* PROBLEM REQUIREMENTS:
State how many lines of the records include the word "none"; the reply is that number alone.

────────

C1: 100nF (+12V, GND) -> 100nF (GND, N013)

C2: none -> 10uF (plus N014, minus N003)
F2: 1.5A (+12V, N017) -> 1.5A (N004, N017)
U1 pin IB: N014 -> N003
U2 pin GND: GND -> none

────────

* FINAL ANSWER:
2